# MATERIAL
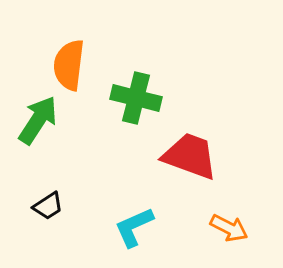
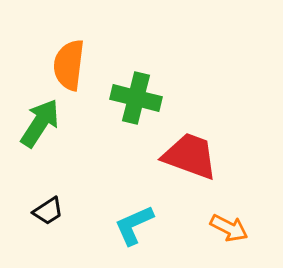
green arrow: moved 2 px right, 3 px down
black trapezoid: moved 5 px down
cyan L-shape: moved 2 px up
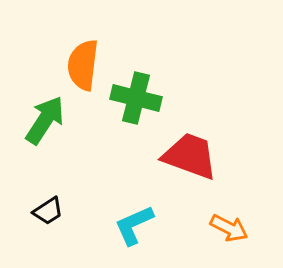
orange semicircle: moved 14 px right
green arrow: moved 5 px right, 3 px up
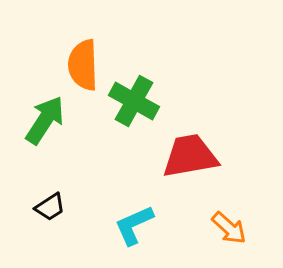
orange semicircle: rotated 9 degrees counterclockwise
green cross: moved 2 px left, 3 px down; rotated 15 degrees clockwise
red trapezoid: rotated 30 degrees counterclockwise
black trapezoid: moved 2 px right, 4 px up
orange arrow: rotated 15 degrees clockwise
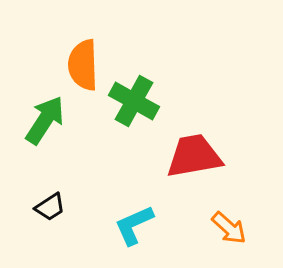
red trapezoid: moved 4 px right
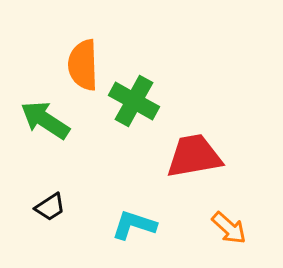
green arrow: rotated 90 degrees counterclockwise
cyan L-shape: rotated 42 degrees clockwise
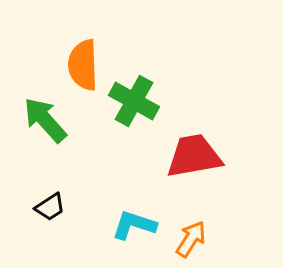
green arrow: rotated 15 degrees clockwise
orange arrow: moved 38 px left, 11 px down; rotated 99 degrees counterclockwise
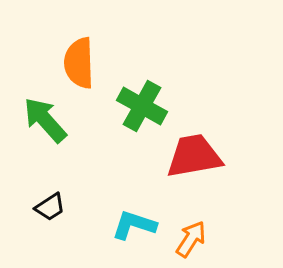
orange semicircle: moved 4 px left, 2 px up
green cross: moved 8 px right, 5 px down
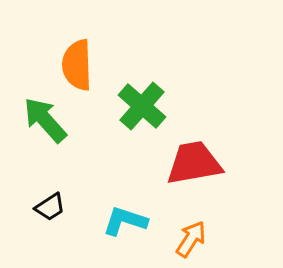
orange semicircle: moved 2 px left, 2 px down
green cross: rotated 12 degrees clockwise
red trapezoid: moved 7 px down
cyan L-shape: moved 9 px left, 4 px up
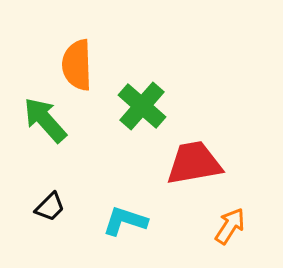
black trapezoid: rotated 12 degrees counterclockwise
orange arrow: moved 39 px right, 13 px up
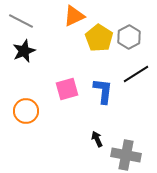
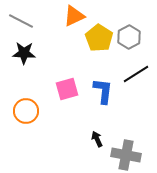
black star: moved 2 px down; rotated 25 degrees clockwise
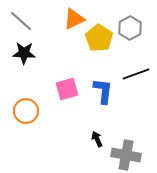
orange triangle: moved 3 px down
gray line: rotated 15 degrees clockwise
gray hexagon: moved 1 px right, 9 px up
black line: rotated 12 degrees clockwise
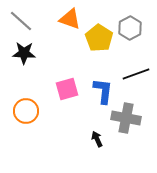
orange triangle: moved 4 px left; rotated 45 degrees clockwise
gray cross: moved 37 px up
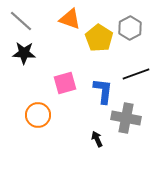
pink square: moved 2 px left, 6 px up
orange circle: moved 12 px right, 4 px down
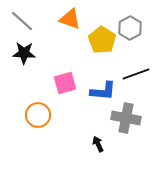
gray line: moved 1 px right
yellow pentagon: moved 3 px right, 2 px down
blue L-shape: rotated 88 degrees clockwise
black arrow: moved 1 px right, 5 px down
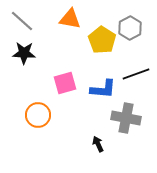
orange triangle: rotated 10 degrees counterclockwise
blue L-shape: moved 2 px up
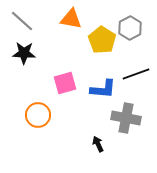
orange triangle: moved 1 px right
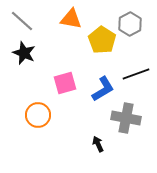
gray hexagon: moved 4 px up
black star: rotated 20 degrees clockwise
blue L-shape: rotated 36 degrees counterclockwise
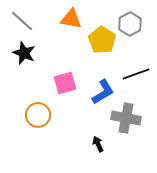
blue L-shape: moved 3 px down
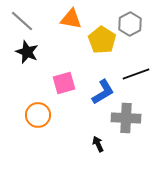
black star: moved 3 px right, 1 px up
pink square: moved 1 px left
gray cross: rotated 8 degrees counterclockwise
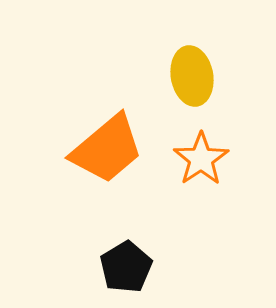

# REQUIREMENTS
Please collect every row that contains the string "line", and note that case counts.

# TASK RESULT
gray line: rotated 15 degrees clockwise
black line: rotated 12 degrees clockwise
gray line: moved 1 px right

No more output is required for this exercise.